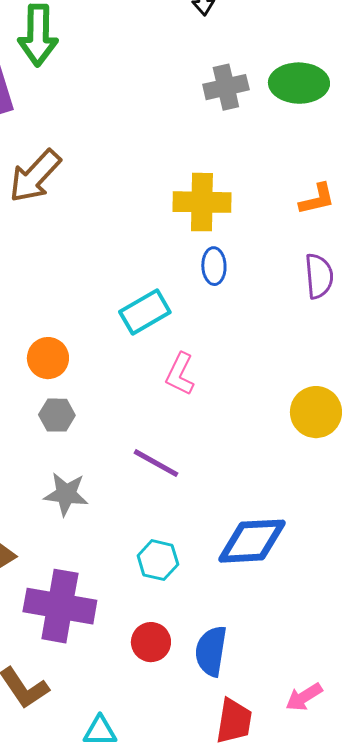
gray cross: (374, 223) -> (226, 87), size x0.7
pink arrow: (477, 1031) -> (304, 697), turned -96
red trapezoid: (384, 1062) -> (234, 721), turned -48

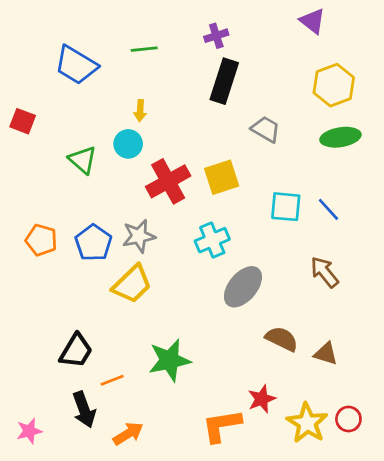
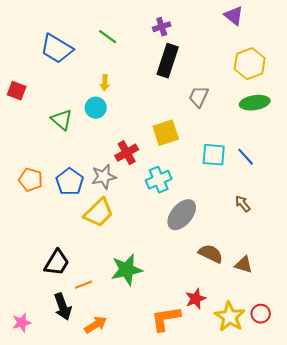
green line: (144, 49) -> (108, 37), turned 42
gray trapezoid: (266, 129) -> (199, 97), turned -95
red cross: (168, 181) -> (127, 153), moved, size x0.7
brown arrow: (324, 272) -> (243, 204), size x0.7

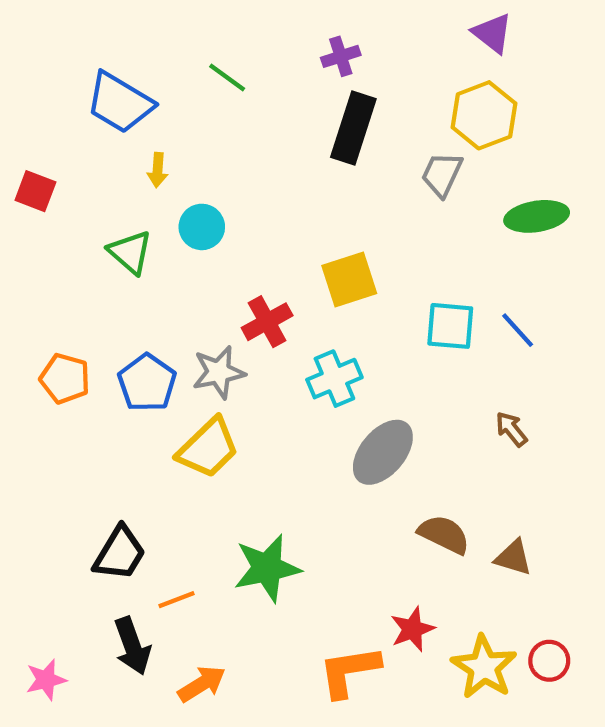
yellow hexagon: (250, 64) -> (484, 115), moved
yellow arrow: (105, 83) -> (158, 170), moved
gray trapezoid: (199, 97) -> (442, 174), moved

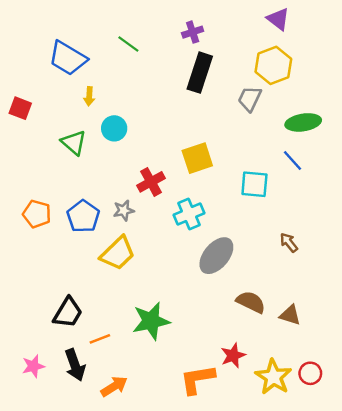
blue line: (518, 330) -> (292, 161), moved
gray star: (219, 372) -> (124, 210), size x0.7
pink star: (46, 680) -> (33, 366), moved

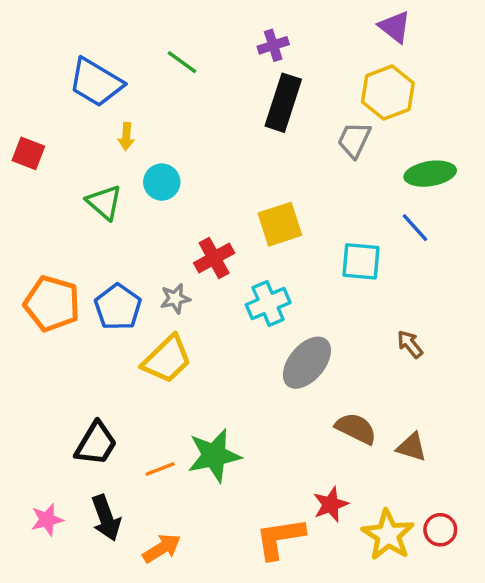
orange pentagon: (37, 214) -> (52, 304), size x1.4
orange line: (100, 339) -> (160, 469), moved

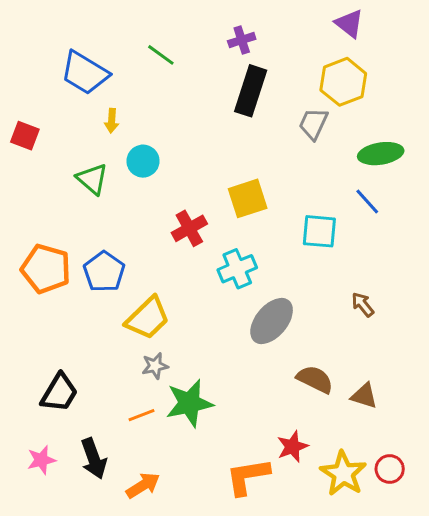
gray star: (175, 299) -> (155, 366), moved
black trapezoid: (96, 444) -> (59, 393), moved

• _WHAT IS BEING ASKED_: If a line in the records above has the word "turned", copy it out.

• _REPLY_:
pink arrow: (477, 1031) -> (304, 697), turned -96
red trapezoid: (384, 1062) -> (234, 721), turned -48
green line: (144, 49) -> (108, 37), turned 42
gray trapezoid: (266, 129) -> (199, 97), turned -95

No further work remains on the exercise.